# EXERCISE
Output every record exactly, apart from its images.

(Stored data)
----

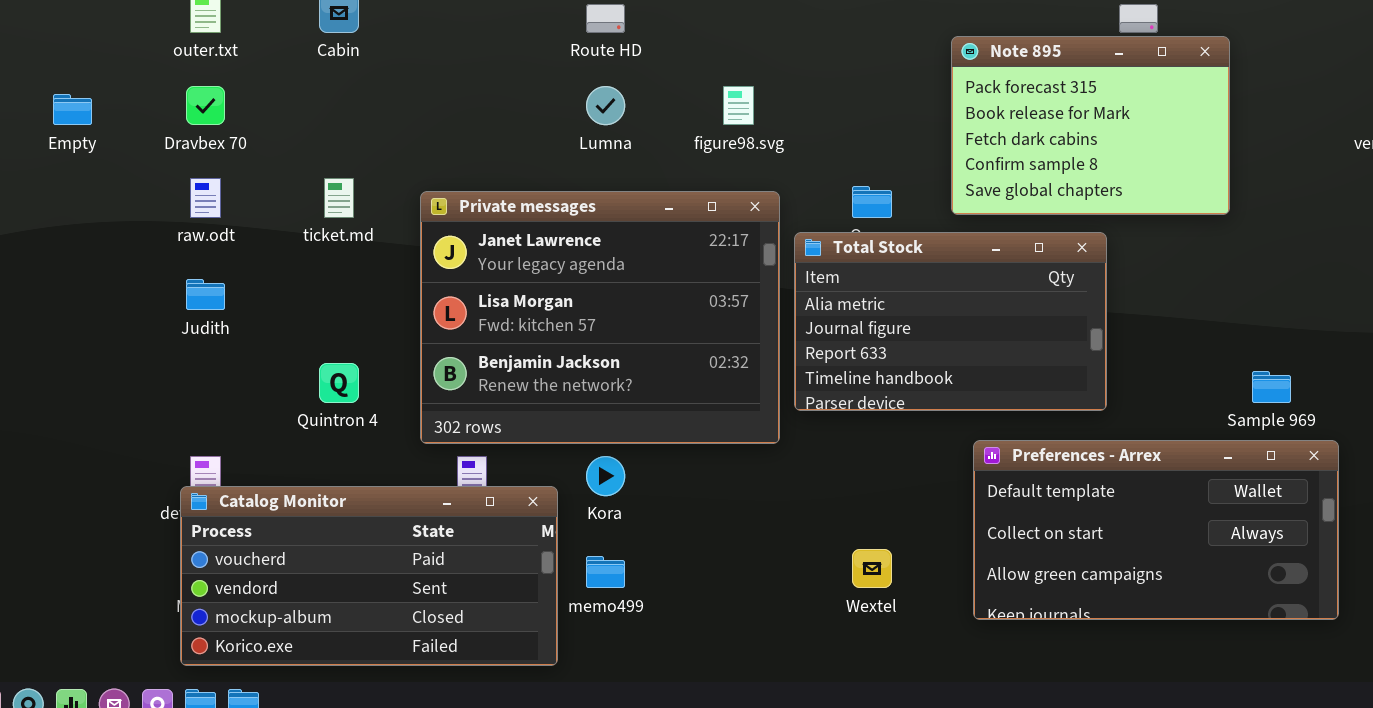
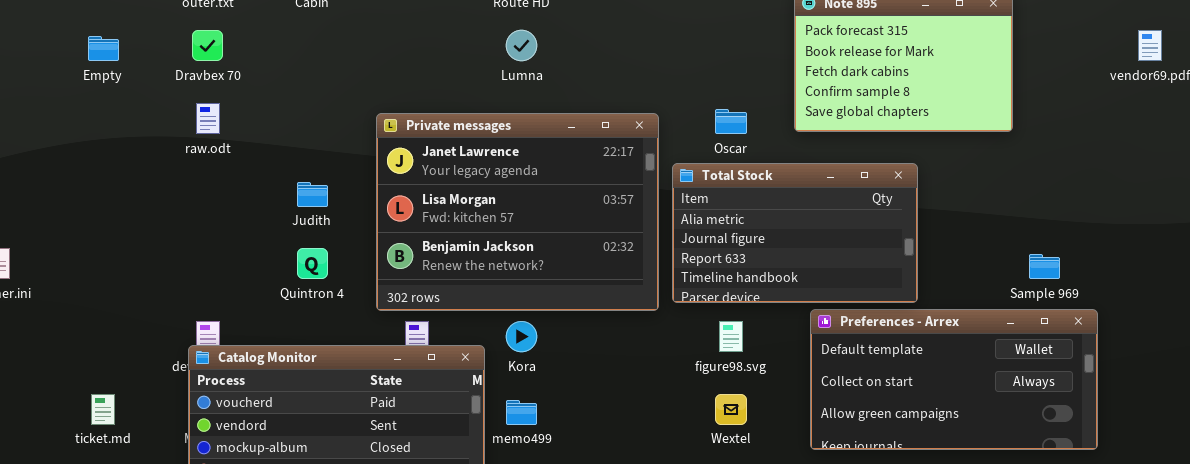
figure98.svg: [723,86,754,125] -> [719,321,743,352], moved
ticket.md: [324,178,354,218] -> [91,394,115,425], moved
Total Stock: [794,232,1107,411] -> [672,163,918,303], moved
Judith: [186,279,225,310] -> [297,182,328,207], moved

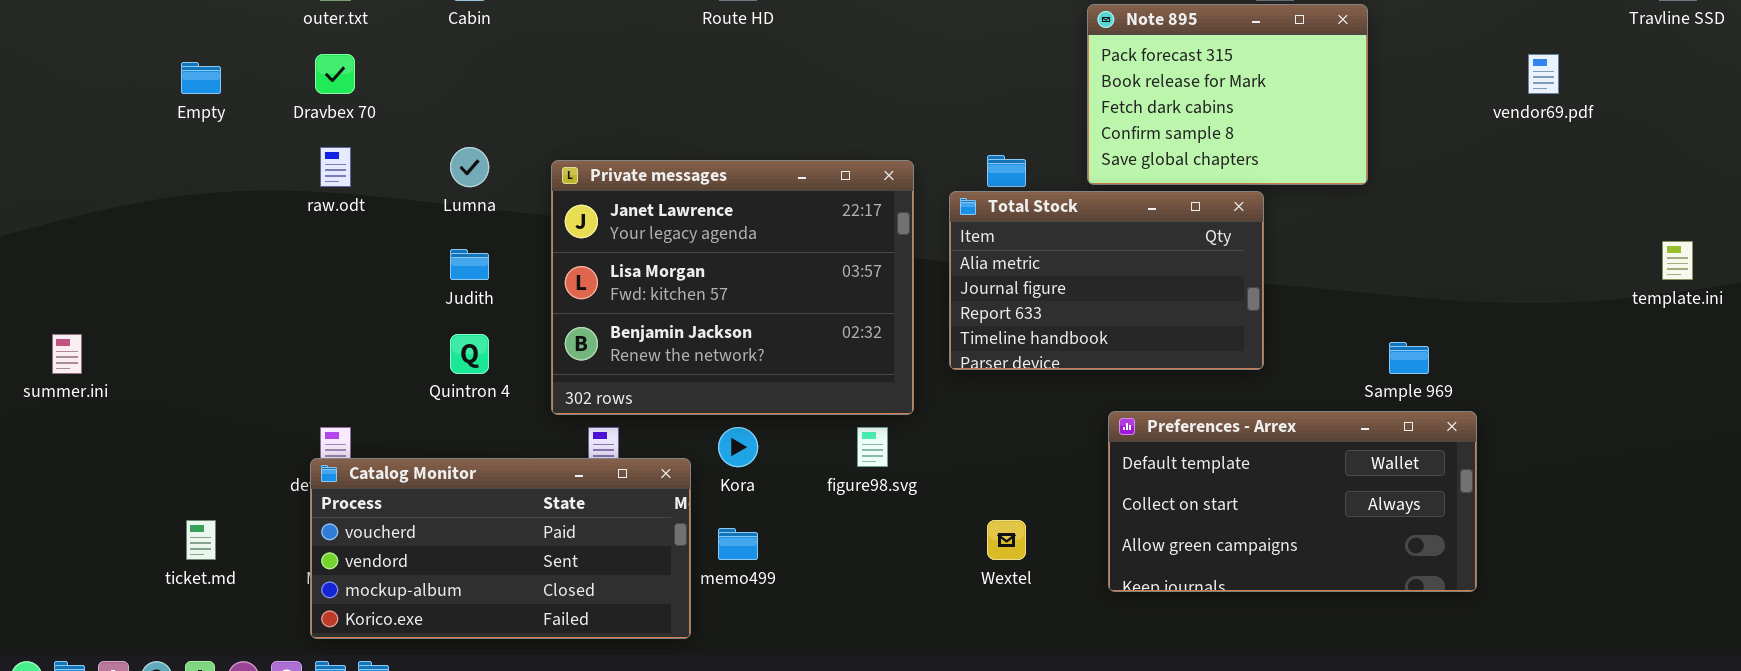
Lumna: [506,30,537,61] -> [450,147,489,187], moved
Total Stock: [672,163,918,303] -> [949,191,1264,370], moved
figure98.svg: [719,321,743,352] -> [857,427,888,467], moved

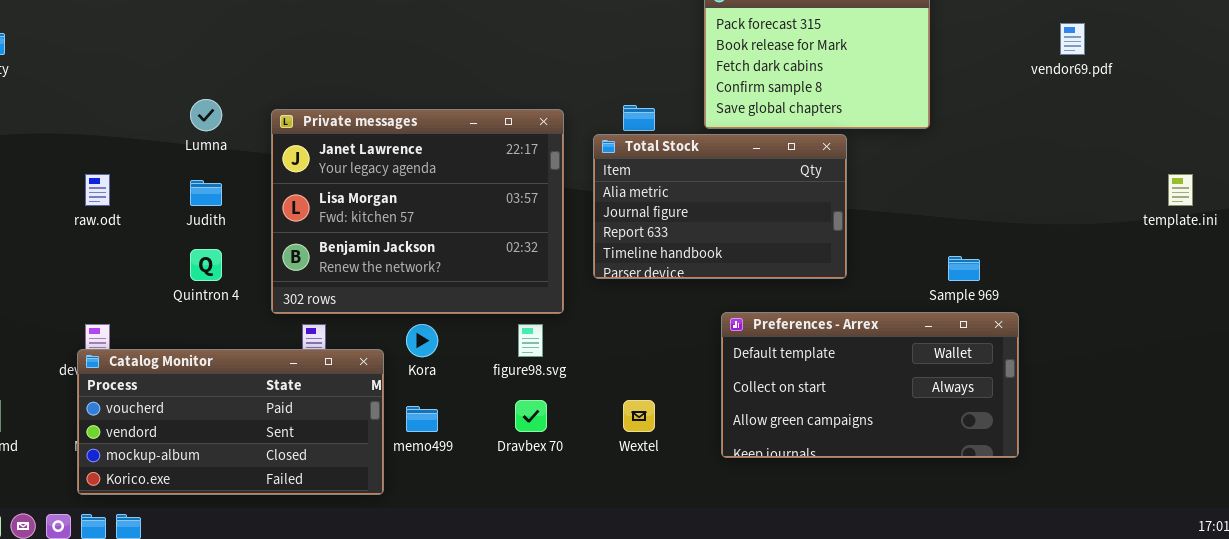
Dravbex 70: [315,54,355,94] -> [515,400,547,432], moved
raw.odt: [320,147,351,187] -> [85,174,110,206], moved

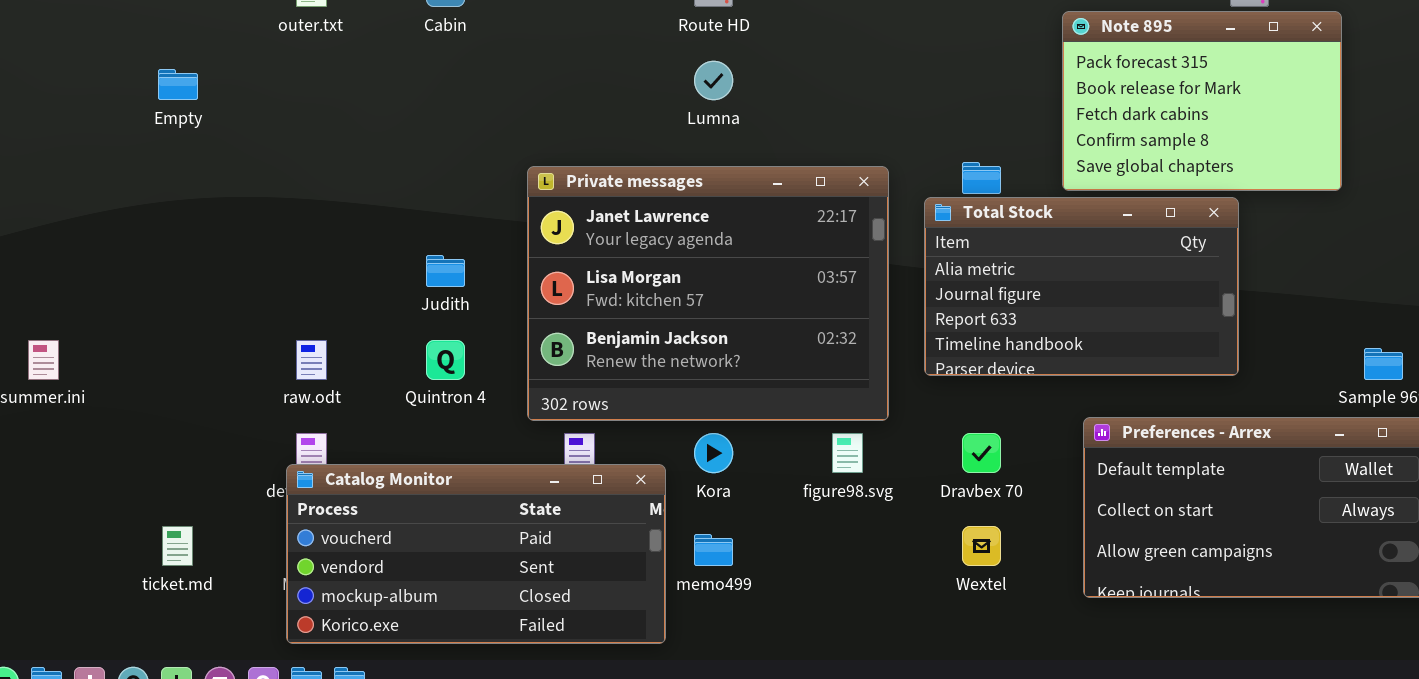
Lumna: [190,99,222,131] -> [694,61,733,100], moved
raw.odt: [85,174,110,206] -> [296,340,327,380], moved
Dravbex 70: [515,400,547,432] -> [962,433,1001,473], moved

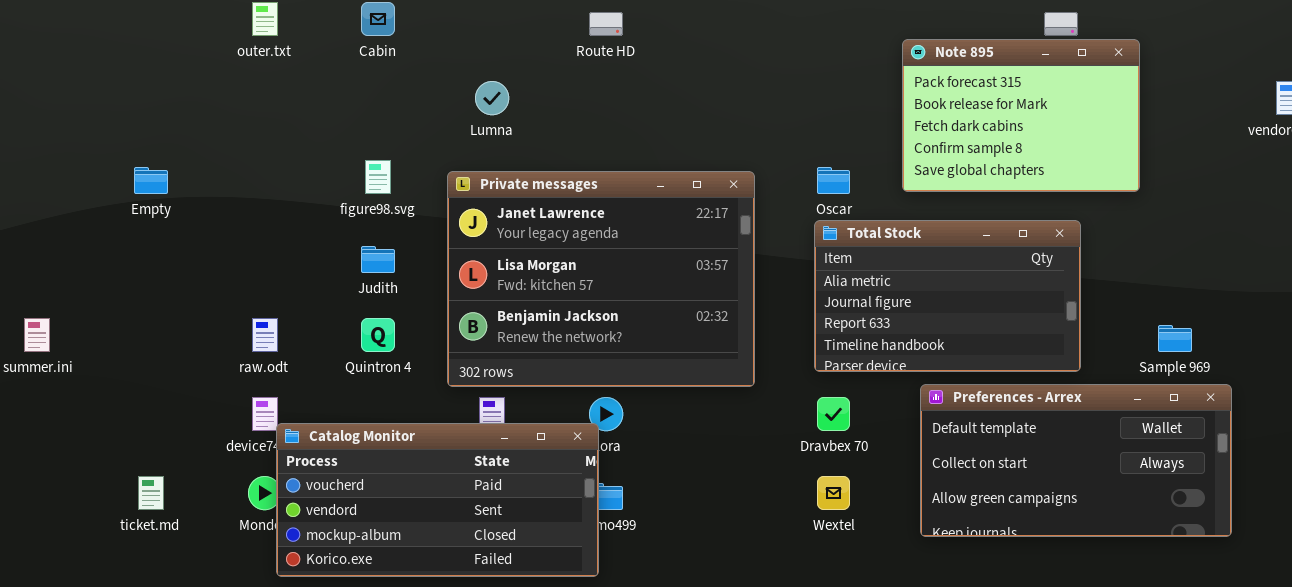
Lumna: [694,61,733,100] -> [475,81,509,115], moved
Empty: [158,69,198,100] -> [134,167,168,194], moved
Total Stock: [924,197,1239,376] -> [814,220,1081,372], moved
figure98.svg: [832,433,863,473] -> [365,160,391,194], moved
Catalog Monitor: [286,464,666,644] -> [276,423,599,577], moved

----

# ANSWER FOR THE TASK
figure98.svg: [723,86,754,125] -> [719,321,743,352], moved
ticket.md: [324,178,354,218] -> [91,394,115,425], moved
Total Stock: [794,232,1107,411] -> [672,163,918,303], moved
Judith: [186,279,225,310] -> [297,182,328,207], moved

Lumna: [506,30,537,61] -> [450,147,489,187], moved
Total Stock: [672,163,918,303] -> [949,191,1264,370], moved
figure98.svg: [719,321,743,352] -> [857,427,888,467], moved

Dravbex 70: [315,54,355,94] -> [515,400,547,432], moved
raw.odt: [320,147,351,187] -> [85,174,110,206], moved

Lumna: [190,99,222,131] -> [694,61,733,100], moved
raw.odt: [85,174,110,206] -> [296,340,327,380], moved
Dravbex 70: [515,400,547,432] -> [962,433,1001,473], moved

Lumna: [694,61,733,100] -> [475,81,509,115], moved
Empty: [158,69,198,100] -> [134,167,168,194], moved
Total Stock: [924,197,1239,376] -> [814,220,1081,372], moved
figure98.svg: [832,433,863,473] -> [365,160,391,194], moved
Catalog Monitor: [286,464,666,644] -> [276,423,599,577], moved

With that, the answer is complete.